THE TASK: Counting only the lines below that contain the word "wallet", what is the total? Give it with no other words.

Stored data entries:
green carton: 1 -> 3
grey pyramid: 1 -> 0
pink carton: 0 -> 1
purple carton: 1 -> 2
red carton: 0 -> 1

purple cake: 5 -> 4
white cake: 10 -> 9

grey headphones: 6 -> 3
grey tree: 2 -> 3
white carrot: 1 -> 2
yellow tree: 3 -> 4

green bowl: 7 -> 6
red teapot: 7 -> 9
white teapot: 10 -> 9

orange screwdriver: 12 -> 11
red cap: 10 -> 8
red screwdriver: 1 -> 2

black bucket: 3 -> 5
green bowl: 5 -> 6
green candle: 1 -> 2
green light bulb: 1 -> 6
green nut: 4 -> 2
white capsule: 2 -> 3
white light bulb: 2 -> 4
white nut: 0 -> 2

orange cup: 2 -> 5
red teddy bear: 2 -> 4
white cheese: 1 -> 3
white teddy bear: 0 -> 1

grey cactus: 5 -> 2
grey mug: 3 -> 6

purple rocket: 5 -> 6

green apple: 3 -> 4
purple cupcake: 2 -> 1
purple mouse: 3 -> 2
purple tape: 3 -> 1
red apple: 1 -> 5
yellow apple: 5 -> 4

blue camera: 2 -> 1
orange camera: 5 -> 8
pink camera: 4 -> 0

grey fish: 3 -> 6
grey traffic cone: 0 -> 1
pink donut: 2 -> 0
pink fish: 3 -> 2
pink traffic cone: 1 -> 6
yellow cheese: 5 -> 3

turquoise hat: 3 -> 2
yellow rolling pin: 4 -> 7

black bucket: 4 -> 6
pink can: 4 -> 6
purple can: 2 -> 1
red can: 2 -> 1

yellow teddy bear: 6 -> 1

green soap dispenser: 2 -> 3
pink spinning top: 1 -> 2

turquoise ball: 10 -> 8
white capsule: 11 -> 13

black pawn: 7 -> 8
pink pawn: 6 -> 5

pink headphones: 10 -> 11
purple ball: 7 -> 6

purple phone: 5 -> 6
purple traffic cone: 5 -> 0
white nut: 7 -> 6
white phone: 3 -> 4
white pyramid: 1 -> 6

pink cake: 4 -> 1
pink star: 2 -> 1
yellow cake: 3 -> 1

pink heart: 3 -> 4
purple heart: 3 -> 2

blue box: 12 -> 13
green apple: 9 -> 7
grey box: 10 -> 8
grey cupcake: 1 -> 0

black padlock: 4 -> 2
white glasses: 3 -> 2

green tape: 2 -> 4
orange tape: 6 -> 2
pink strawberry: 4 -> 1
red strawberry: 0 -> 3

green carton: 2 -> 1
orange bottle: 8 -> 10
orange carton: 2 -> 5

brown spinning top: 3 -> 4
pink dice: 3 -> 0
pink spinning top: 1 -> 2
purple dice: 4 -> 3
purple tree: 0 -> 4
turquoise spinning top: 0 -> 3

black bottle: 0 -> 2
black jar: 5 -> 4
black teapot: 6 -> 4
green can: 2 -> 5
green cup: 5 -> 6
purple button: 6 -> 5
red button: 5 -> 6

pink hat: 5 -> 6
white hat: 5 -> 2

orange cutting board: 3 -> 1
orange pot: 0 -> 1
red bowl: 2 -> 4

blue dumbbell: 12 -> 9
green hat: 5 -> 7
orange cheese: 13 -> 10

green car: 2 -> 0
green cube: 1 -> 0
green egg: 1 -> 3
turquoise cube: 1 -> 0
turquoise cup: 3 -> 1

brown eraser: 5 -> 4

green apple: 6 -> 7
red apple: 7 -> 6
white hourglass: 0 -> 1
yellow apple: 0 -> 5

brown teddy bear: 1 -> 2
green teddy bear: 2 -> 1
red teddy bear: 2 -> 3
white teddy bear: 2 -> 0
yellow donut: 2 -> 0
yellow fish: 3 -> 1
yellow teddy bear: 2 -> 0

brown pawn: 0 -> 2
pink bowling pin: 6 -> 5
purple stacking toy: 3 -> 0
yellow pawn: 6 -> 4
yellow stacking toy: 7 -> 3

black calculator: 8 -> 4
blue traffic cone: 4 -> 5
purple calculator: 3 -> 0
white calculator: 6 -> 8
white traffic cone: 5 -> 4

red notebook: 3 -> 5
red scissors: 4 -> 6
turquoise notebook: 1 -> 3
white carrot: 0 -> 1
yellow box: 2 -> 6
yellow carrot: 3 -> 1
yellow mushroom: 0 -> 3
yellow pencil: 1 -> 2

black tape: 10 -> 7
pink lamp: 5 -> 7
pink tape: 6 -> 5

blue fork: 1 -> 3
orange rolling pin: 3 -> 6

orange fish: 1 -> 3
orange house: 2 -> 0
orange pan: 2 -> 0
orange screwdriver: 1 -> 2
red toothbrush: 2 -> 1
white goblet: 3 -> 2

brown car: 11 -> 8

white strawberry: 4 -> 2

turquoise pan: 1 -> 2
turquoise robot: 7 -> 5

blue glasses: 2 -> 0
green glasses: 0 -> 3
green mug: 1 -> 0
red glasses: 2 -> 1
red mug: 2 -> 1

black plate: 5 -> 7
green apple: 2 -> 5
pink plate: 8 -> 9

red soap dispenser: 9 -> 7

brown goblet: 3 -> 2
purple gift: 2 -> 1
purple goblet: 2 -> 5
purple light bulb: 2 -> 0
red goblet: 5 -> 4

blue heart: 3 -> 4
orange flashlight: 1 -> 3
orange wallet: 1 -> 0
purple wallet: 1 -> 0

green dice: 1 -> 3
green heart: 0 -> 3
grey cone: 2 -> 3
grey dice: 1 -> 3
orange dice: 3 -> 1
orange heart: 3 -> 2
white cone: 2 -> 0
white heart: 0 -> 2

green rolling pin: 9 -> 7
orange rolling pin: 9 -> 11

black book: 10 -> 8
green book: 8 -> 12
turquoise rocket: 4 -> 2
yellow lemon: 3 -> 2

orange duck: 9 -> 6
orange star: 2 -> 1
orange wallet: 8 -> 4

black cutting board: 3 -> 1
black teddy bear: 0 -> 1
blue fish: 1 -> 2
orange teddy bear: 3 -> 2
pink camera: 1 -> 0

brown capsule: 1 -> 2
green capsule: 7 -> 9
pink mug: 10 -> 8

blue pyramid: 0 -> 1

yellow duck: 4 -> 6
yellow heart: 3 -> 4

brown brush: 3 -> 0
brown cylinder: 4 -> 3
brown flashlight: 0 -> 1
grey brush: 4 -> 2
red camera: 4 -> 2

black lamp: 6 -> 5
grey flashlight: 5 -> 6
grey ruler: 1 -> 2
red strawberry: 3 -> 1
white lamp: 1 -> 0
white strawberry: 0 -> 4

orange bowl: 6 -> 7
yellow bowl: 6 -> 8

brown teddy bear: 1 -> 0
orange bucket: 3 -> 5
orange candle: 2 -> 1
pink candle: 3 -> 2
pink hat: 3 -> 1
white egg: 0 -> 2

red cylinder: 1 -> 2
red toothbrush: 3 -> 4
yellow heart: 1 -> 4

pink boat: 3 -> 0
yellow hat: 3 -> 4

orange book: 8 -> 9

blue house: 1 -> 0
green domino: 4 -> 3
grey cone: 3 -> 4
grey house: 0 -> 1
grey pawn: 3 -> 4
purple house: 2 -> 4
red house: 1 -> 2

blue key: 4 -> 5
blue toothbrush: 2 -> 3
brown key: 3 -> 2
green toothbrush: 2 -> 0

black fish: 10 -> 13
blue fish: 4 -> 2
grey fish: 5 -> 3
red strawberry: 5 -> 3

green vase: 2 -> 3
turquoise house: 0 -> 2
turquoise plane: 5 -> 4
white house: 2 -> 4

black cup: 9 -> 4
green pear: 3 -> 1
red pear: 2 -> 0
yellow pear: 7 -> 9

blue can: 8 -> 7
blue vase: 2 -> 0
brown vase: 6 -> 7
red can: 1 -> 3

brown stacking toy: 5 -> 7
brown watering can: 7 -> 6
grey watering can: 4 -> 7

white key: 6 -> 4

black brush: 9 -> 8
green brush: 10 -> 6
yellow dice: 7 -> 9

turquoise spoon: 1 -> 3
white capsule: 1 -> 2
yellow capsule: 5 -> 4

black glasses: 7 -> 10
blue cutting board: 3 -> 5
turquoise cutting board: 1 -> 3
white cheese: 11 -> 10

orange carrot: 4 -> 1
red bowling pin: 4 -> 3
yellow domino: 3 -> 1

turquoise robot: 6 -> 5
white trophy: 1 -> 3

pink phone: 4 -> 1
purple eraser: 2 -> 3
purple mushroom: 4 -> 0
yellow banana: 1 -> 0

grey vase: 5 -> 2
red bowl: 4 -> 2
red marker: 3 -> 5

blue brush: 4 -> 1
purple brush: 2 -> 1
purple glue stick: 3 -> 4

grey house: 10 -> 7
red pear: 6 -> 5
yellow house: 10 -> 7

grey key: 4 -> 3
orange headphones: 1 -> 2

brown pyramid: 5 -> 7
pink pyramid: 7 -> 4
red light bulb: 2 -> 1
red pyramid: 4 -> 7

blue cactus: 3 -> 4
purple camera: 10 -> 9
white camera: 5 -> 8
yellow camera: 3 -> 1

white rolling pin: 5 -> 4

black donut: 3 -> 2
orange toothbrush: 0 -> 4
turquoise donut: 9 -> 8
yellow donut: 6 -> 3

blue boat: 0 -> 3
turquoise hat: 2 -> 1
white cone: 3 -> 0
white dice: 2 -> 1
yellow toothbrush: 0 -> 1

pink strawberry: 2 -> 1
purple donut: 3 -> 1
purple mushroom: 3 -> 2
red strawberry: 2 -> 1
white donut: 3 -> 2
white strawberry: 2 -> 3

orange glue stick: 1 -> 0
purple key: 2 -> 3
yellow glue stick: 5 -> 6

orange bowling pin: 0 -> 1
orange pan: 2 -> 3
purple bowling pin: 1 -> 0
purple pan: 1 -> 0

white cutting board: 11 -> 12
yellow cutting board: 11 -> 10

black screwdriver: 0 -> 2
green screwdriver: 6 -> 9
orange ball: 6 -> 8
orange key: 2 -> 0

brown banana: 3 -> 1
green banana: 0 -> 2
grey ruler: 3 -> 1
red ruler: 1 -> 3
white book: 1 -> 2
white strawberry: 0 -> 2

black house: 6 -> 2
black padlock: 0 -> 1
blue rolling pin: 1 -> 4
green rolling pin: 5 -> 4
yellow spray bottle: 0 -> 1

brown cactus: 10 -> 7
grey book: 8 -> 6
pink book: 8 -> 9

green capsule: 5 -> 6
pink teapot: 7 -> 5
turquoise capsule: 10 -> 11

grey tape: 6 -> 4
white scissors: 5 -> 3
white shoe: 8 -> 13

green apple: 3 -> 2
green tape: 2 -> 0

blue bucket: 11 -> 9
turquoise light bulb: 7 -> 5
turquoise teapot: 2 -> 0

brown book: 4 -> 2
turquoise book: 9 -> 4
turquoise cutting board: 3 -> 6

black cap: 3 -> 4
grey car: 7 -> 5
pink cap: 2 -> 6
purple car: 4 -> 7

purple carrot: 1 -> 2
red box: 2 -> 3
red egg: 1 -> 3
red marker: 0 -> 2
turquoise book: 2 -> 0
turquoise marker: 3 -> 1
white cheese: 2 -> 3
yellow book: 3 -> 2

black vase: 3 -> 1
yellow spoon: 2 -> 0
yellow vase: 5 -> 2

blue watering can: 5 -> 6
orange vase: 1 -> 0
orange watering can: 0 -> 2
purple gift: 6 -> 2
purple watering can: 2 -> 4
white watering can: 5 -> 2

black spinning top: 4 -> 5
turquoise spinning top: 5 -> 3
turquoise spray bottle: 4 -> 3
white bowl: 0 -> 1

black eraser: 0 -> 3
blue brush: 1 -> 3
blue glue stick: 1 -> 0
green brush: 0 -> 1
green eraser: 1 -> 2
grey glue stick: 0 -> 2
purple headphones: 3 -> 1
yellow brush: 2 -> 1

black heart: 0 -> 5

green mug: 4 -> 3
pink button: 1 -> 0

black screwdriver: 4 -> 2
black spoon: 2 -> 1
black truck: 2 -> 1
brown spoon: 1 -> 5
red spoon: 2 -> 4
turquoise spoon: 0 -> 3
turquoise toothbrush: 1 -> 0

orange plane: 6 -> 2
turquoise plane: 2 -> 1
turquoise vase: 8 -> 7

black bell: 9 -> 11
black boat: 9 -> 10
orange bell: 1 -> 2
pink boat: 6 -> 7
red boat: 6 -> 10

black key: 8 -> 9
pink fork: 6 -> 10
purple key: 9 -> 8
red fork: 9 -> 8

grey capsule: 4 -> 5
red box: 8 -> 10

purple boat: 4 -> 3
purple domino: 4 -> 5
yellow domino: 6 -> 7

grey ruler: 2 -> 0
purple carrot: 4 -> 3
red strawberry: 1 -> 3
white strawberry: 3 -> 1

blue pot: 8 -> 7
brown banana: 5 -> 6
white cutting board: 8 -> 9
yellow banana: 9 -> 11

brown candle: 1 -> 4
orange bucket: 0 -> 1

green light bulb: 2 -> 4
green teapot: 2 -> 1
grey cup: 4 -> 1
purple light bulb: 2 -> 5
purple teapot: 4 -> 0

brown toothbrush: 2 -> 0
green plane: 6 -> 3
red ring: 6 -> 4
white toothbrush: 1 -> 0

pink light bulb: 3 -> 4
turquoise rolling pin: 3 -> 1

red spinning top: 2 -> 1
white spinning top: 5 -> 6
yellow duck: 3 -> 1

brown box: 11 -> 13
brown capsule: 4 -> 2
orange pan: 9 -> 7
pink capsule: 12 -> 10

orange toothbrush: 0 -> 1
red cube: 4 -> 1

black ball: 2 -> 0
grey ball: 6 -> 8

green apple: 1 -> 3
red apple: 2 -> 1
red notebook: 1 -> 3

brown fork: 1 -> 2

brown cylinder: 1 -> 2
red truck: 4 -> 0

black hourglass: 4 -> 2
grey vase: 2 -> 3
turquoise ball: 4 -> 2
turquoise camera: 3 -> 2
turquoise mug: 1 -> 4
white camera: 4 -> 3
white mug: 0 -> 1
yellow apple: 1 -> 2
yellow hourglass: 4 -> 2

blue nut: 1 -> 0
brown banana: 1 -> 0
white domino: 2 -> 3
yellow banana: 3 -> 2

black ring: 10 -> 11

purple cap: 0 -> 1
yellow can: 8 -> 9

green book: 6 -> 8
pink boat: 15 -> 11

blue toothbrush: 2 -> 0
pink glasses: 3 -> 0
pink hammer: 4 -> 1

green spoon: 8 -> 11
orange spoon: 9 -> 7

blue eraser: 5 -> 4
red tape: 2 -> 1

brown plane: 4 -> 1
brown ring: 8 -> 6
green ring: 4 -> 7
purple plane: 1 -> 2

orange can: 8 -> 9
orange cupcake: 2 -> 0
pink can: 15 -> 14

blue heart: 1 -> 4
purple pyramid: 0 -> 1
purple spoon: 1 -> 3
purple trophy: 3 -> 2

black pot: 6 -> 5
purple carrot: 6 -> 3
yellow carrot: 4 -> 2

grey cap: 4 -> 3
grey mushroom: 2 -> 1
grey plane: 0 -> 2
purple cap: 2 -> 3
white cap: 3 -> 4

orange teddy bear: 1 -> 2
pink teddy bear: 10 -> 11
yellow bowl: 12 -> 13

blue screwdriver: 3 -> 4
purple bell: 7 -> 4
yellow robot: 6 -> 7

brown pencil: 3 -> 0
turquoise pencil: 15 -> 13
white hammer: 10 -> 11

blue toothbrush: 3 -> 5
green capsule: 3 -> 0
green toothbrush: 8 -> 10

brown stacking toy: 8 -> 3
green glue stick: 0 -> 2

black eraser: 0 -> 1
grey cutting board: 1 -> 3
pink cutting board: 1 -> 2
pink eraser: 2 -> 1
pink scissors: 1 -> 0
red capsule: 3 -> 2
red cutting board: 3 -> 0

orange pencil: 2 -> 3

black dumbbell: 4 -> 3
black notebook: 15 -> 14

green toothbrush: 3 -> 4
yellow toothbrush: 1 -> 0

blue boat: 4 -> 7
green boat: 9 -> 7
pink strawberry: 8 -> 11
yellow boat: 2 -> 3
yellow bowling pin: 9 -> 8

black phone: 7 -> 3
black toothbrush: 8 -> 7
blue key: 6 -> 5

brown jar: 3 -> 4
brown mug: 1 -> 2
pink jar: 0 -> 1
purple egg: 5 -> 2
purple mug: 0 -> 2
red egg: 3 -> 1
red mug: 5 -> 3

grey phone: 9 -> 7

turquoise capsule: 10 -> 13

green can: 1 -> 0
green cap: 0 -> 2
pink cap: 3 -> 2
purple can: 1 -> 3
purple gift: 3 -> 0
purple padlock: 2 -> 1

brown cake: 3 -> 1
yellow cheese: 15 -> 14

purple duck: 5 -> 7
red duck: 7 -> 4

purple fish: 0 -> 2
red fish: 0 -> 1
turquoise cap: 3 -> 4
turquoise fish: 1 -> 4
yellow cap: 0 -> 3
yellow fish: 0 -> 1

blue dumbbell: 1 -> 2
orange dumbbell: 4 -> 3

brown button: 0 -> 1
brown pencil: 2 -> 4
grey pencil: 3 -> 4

TASK RESPONSE: 3